_PROBLEM_
Only the lines from the one containing "pos1: [565, 208, 633, 273]" through the final line of the material below should be output, exactly as they stand.

*-*-*

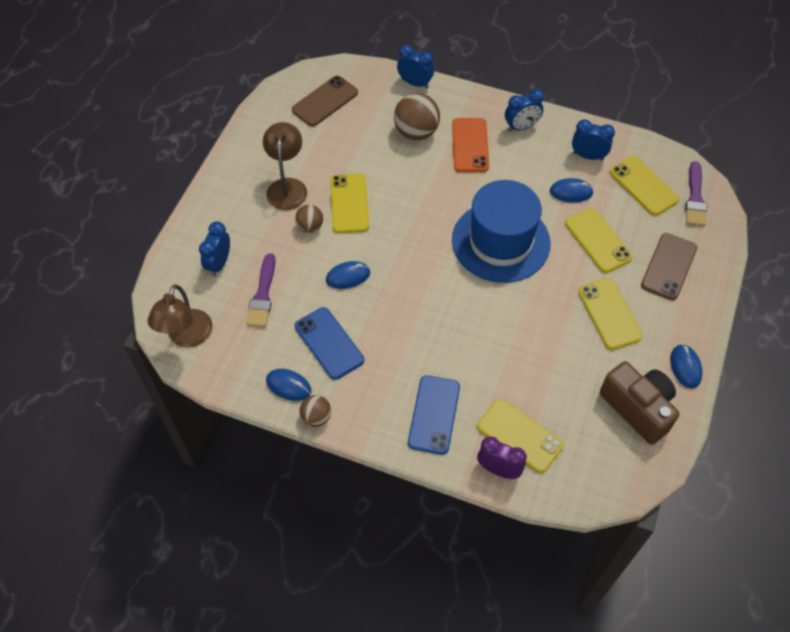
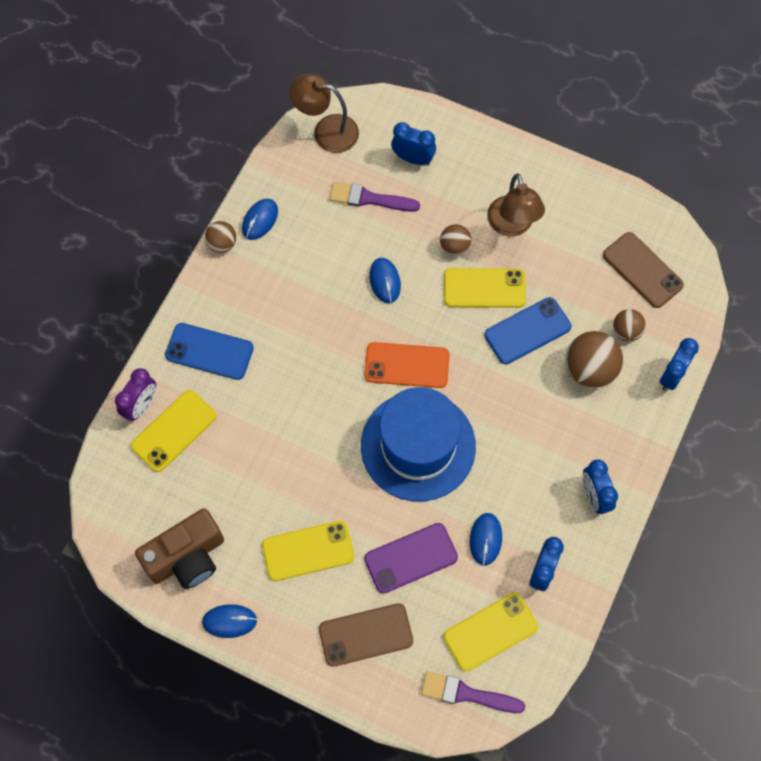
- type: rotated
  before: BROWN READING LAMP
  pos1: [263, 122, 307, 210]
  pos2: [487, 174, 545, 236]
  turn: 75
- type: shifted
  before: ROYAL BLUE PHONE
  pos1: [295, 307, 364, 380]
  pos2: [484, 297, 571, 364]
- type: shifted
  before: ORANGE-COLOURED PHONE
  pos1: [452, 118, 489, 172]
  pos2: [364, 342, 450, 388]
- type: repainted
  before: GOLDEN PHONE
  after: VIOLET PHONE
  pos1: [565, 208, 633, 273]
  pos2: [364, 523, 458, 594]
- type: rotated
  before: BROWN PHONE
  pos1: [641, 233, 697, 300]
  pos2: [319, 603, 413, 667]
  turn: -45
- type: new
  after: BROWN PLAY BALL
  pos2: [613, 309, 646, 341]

*-*-*

_ANSWER TO THE PROBLEM_
  pos1: [565, 208, 633, 273]
  pos2: [364, 523, 458, 594]
- type: rotated
  before: BROWN PHONE
  pos1: [641, 233, 697, 300]
  pos2: [319, 603, 413, 667]
  turn: -45
- type: new
  after: BROWN PLAY BALL
  pos2: [613, 309, 646, 341]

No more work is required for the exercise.